*** Opening Extracted data ***
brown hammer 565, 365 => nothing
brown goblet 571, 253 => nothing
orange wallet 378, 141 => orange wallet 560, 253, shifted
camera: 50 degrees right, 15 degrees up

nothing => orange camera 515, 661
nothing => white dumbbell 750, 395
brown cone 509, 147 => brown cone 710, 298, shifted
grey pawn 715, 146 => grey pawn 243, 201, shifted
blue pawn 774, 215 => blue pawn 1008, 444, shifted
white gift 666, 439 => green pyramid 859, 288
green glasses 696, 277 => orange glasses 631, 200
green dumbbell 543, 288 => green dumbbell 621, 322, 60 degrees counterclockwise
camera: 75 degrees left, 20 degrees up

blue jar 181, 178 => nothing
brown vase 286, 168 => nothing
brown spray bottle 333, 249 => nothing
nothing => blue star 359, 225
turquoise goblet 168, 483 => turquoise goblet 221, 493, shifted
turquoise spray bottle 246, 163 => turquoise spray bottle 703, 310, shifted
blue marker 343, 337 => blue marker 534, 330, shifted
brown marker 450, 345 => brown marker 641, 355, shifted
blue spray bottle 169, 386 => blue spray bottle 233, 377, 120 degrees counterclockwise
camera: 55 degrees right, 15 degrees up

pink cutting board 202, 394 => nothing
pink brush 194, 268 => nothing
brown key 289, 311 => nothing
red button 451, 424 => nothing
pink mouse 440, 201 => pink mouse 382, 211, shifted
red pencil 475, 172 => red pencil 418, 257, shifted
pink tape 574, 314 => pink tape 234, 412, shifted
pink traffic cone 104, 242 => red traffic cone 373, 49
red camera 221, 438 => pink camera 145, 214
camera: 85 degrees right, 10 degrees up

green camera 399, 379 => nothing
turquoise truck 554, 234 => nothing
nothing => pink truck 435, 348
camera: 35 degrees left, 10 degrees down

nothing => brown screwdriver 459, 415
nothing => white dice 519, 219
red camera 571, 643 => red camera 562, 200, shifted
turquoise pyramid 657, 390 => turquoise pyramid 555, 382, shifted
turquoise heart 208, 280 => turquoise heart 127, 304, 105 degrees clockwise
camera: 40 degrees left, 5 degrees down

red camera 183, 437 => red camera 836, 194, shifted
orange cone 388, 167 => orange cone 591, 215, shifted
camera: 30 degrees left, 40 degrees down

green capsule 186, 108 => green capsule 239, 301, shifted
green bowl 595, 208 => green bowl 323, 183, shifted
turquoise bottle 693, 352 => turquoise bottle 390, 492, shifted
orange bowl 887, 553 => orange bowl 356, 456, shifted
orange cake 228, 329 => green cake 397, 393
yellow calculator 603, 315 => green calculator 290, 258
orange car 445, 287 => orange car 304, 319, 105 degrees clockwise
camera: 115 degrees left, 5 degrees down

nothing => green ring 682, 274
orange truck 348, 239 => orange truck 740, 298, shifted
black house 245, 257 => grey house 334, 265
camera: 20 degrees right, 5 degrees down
*** Closing Extracted data ***
**Required action**:
Retype the entries exactly, including every line.

**Written answer**:
brown hammer 565, 365 => nothing
brown goblet 571, 253 => nothing
orange wallet 378, 141 => orange wallet 560, 253, shifted
camera: 50 degrees right, 15 degrees up

nothing => orange camera 515, 661
nothing => white dumbbell 750, 395
brown cone 509, 147 => brown cone 710, 298, shifted
grey pawn 715, 146 => grey pawn 243, 201, shifted
blue pawn 774, 215 => blue pawn 1008, 444, shifted
white gift 666, 439 => green pyramid 859, 288
green glasses 696, 277 => orange glasses 631, 200
green dumbbell 543, 288 => green dumbbell 621, 322, 60 degrees counterclockwise
camera: 75 degrees left, 20 degrees up

blue jar 181, 178 => nothing
brown vase 286, 168 => nothing
brown spray bottle 333, 249 => nothing
nothing => blue star 359, 225
turquoise goblet 168, 483 => turquoise goblet 221, 493, shifted
turquoise spray bottle 246, 163 => turquoise spray bottle 703, 310, shifted
blue marker 343, 337 => blue marker 534, 330, shifted
brown marker 450, 345 => brown marker 641, 355, shifted
blue spray bottle 169, 386 => blue spray bottle 233, 377, 120 degrees counterclockwise
camera: 55 degrees right, 15 degrees up

pink cutting board 202, 394 => nothing
pink brush 194, 268 => nothing
brown key 289, 311 => nothing
red button 451, 424 => nothing
pink mouse 440, 201 => pink mouse 382, 211, shifted
red pencil 475, 172 => red pencil 418, 257, shifted
pink tape 574, 314 => pink tape 234, 412, shifted
pink traffic cone 104, 242 => red traffic cone 373, 49
red camera 221, 438 => pink camera 145, 214
camera: 85 degrees right, 10 degrees up

green camera 399, 379 => nothing
turquoise truck 554, 234 => nothing
nothing => pink truck 435, 348
camera: 35 degrees left, 10 degrees down

nothing => brown screwdriver 459, 415
nothing => white dice 519, 219
red camera 571, 643 => red camera 562, 200, shifted
turquoise pyramid 657, 390 => turquoise pyramid 555, 382, shifted
turquoise heart 208, 280 => turquoise heart 127, 304, 105 degrees clockwise
camera: 40 degrees left, 5 degrees down

red camera 183, 437 => red camera 836, 194, shifted
orange cone 388, 167 => orange cone 591, 215, shifted
camera: 30 degrees left, 40 degrees down

green capsule 186, 108 => green capsule 239, 301, shifted
green bowl 595, 208 => green bowl 323, 183, shifted
turquoise bottle 693, 352 => turquoise bottle 390, 492, shifted
orange bowl 887, 553 => orange bowl 356, 456, shifted
orange cake 228, 329 => green cake 397, 393
yellow calculator 603, 315 => green calculator 290, 258
orange car 445, 287 => orange car 304, 319, 105 degrees clockwise
camera: 115 degrees left, 5 degrees down

nothing => green ring 682, 274
orange truck 348, 239 => orange truck 740, 298, shifted
black house 245, 257 => grey house 334, 265
camera: 20 degrees right, 5 degrees down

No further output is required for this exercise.